■ Source data:
· · · ·
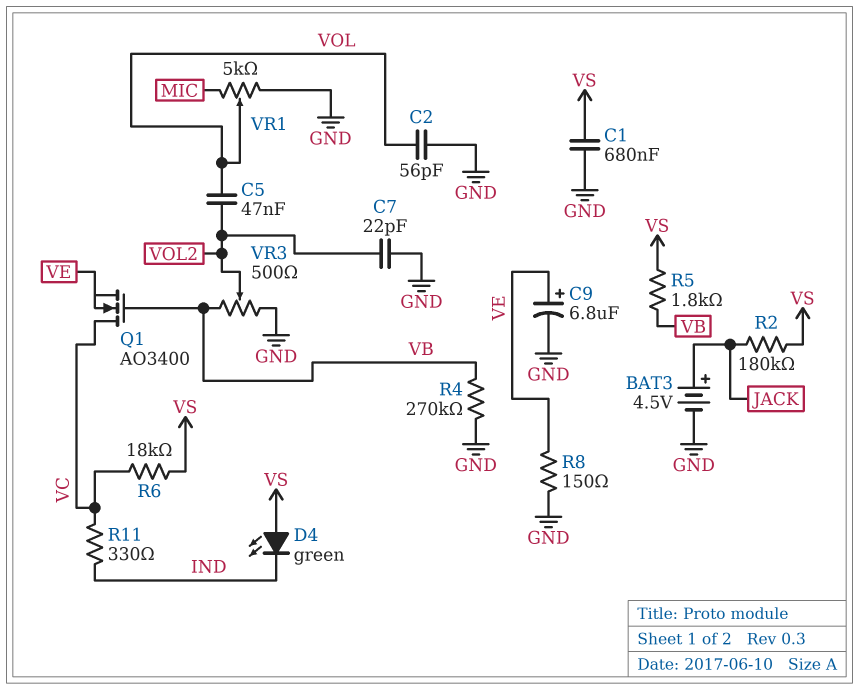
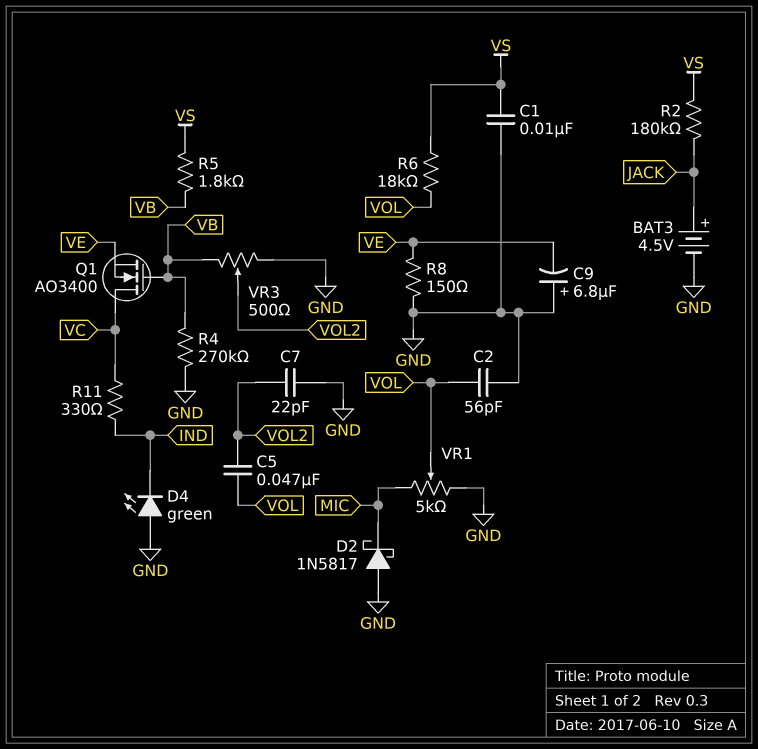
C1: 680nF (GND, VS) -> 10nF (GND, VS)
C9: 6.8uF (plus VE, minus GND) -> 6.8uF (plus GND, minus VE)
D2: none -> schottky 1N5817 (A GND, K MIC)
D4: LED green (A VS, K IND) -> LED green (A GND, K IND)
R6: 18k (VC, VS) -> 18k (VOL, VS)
· · · ·
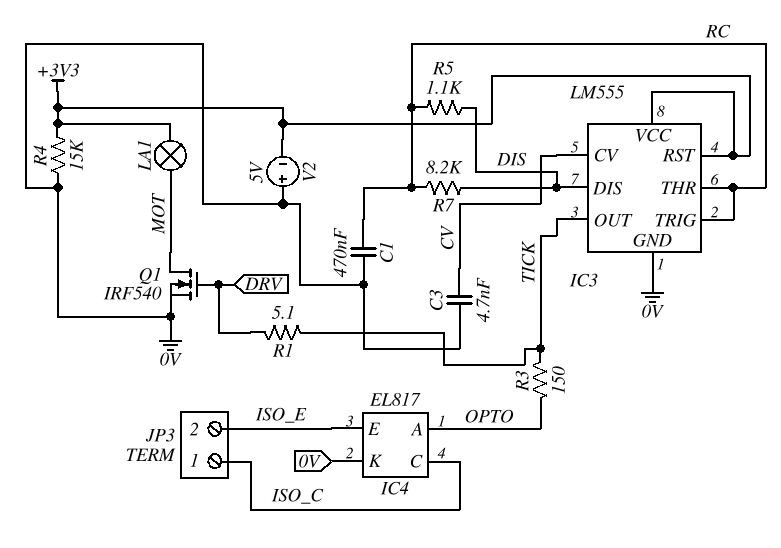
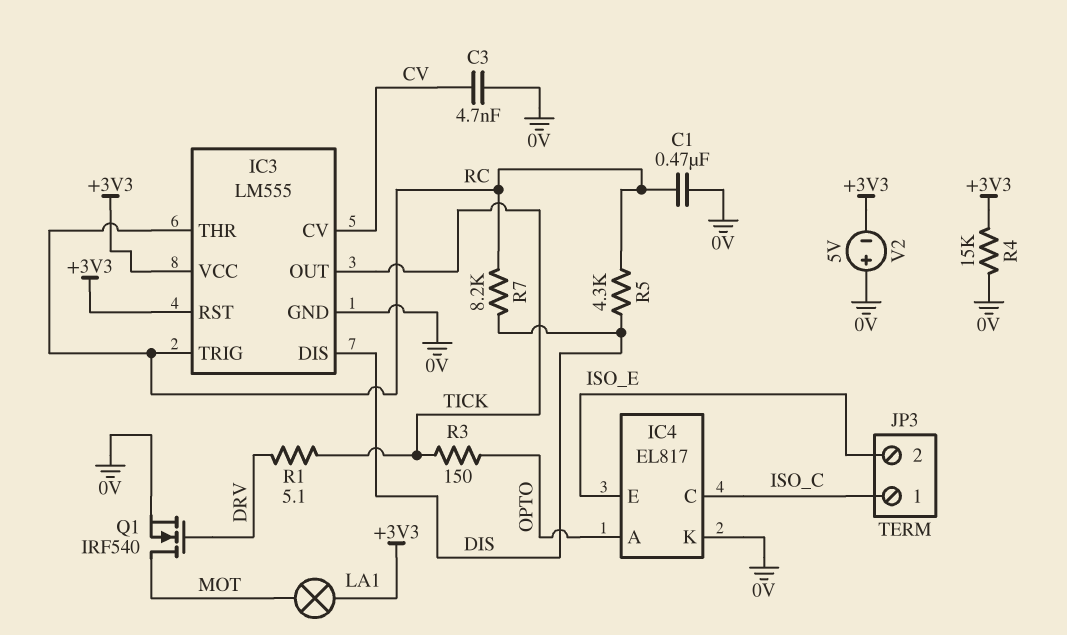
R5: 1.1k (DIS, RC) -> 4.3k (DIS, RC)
· · · ·
■ What is expected:
From the records above, retype only the lines starting at the line that contains "C1: 680nF (GND, VS) -> 10nF (GND, VS)" and ending at the line that contains "R6: 18k (VC, VS) -> 18k (VOL, VS)", both included.

■ Response for this exercise:
C1: 680nF (GND, VS) -> 10nF (GND, VS)
C9: 6.8uF (plus VE, minus GND) -> 6.8uF (plus GND, minus VE)
D2: none -> schottky 1N5817 (A GND, K MIC)
D4: LED green (A VS, K IND) -> LED green (A GND, K IND)
R6: 18k (VC, VS) -> 18k (VOL, VS)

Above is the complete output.